(Dataset items)

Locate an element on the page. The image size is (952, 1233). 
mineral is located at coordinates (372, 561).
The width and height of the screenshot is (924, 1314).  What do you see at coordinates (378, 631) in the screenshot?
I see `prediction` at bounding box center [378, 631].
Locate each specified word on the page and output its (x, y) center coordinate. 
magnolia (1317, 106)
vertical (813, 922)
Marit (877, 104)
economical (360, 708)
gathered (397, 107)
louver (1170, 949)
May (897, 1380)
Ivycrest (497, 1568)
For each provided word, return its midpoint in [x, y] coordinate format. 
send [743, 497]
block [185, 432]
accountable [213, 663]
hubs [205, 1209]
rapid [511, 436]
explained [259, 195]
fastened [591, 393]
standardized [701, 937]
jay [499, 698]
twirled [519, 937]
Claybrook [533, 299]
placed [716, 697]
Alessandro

* [Set exercise]
Copy every line of the dataset items above that contains the word "each". Only matches with the same uppercase and lowercase letters count.

* [Exercise answer]
Locate each specified word on the page and output its (x, y) center coordinate. 
For each provided word, return its midpoint in [x, y] coordinate format. 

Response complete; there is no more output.